▶ DESCRIPTION OF THE TASK
Set down word for word each line from the one containing "TR3: PMOS (G" through the end of the records, both included. Do not copy any pictures.

(RECORD SET)

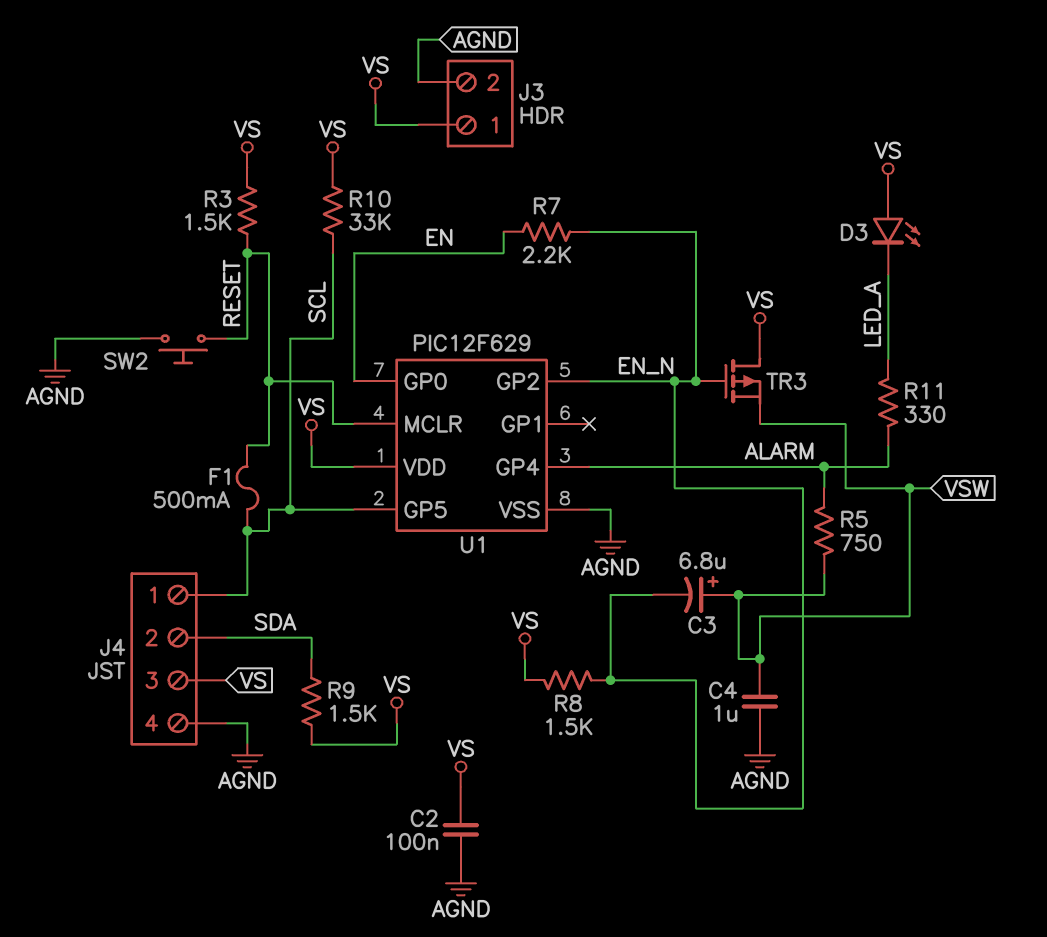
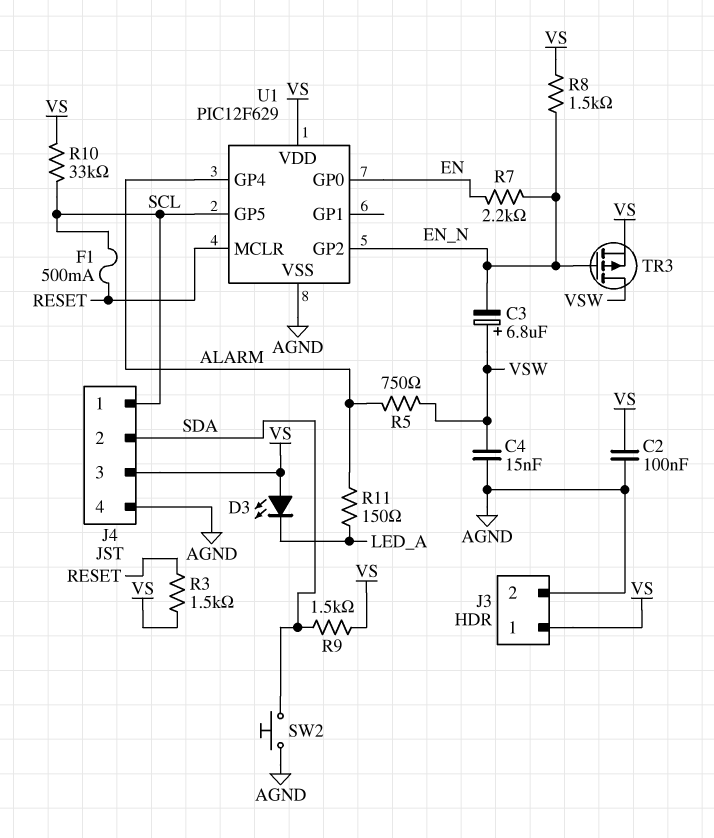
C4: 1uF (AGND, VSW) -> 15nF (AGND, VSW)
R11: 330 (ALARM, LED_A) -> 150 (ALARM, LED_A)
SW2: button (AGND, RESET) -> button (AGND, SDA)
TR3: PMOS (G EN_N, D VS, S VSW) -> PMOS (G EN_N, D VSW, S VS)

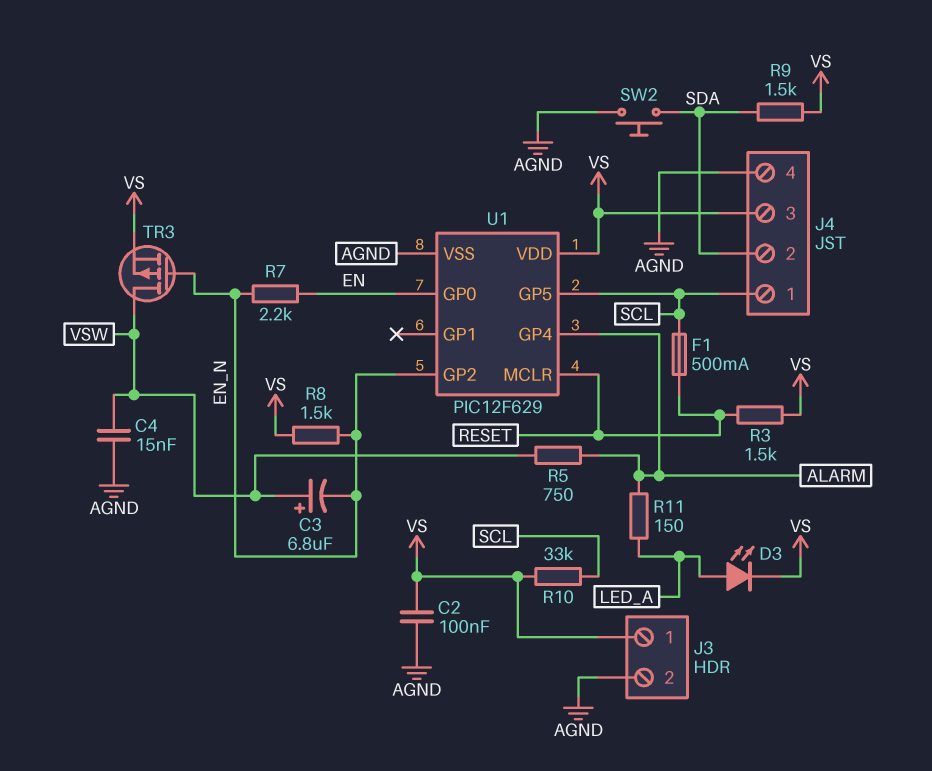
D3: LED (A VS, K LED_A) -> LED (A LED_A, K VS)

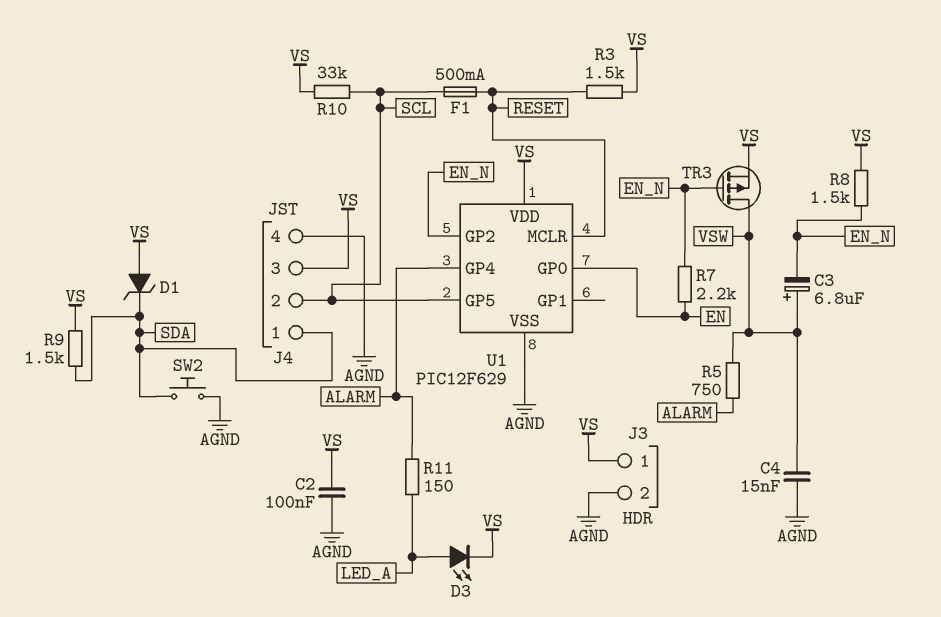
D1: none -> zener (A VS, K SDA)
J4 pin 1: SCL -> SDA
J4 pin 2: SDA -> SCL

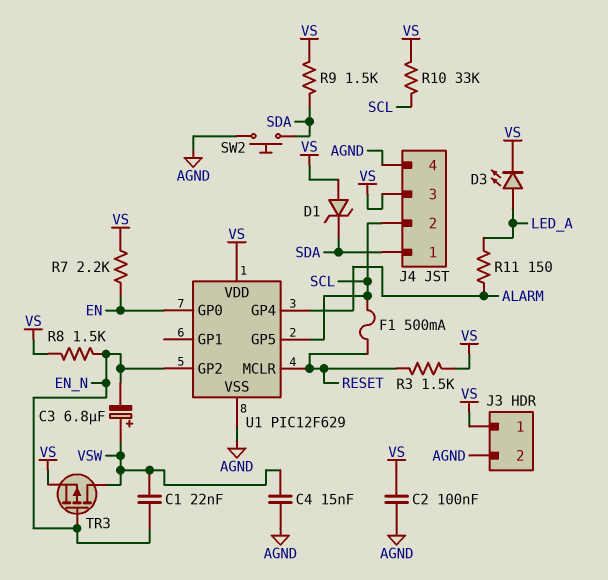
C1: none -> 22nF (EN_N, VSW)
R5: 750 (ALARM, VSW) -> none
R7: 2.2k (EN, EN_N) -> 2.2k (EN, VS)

(End RECORD SET)

▶ EXERCISE SOLUTION
TR3: PMOS (G EN_N, D VS, S VSW) -> PMOS (G EN_N, D VSW, S VS)

D3: LED (A VS, K LED_A) -> LED (A LED_A, K VS)

D1: none -> zener (A VS, K SDA)
J4 pin 1: SCL -> SDA
J4 pin 2: SDA -> SCL

C1: none -> 22nF (EN_N, VSW)
R5: 750 (ALARM, VSW) -> none
R7: 2.2k (EN, EN_N) -> 2.2k (EN, VS)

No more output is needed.